*Data section:*
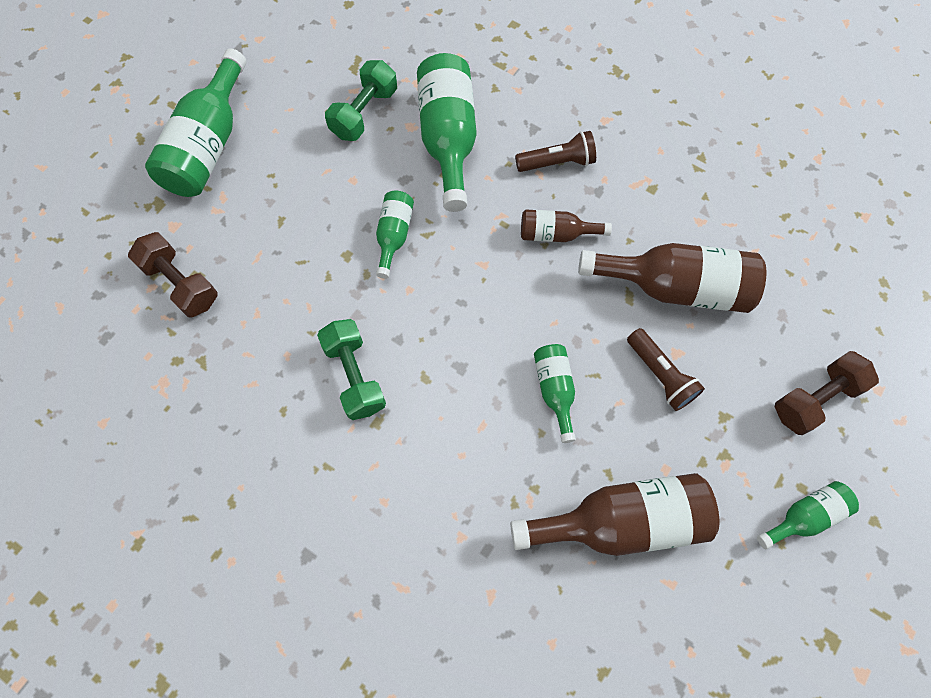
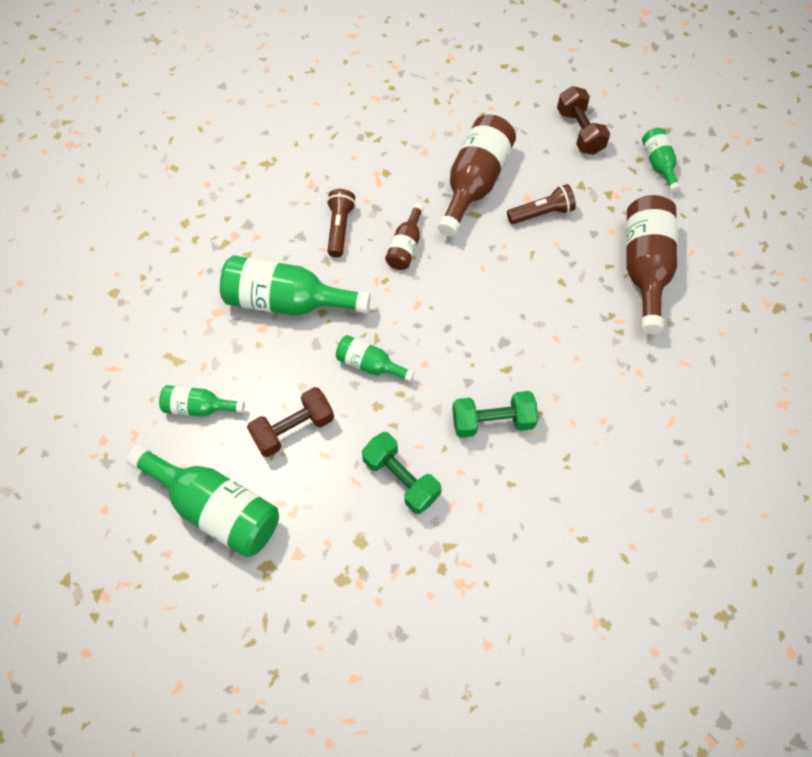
camera: 75 degrees left, 5 degrees down
(181, 283) = (363, 554): brown dumbbell -> brown dumbbell (293, 429)
(364, 113) = (232, 362): green dumbbell -> green dumbbell (401, 478)
(554, 390) = (538, 282): green bottle -> green bottle (199, 407)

*What the exercise asks:* Would you please copy the lines above, from the one holding "(364, 113) = (232, 362): green" through the last, and nothing else?

*Finished task:*
(364, 113) = (232, 362): green dumbbell -> green dumbbell (401, 478)
(554, 390) = (538, 282): green bottle -> green bottle (199, 407)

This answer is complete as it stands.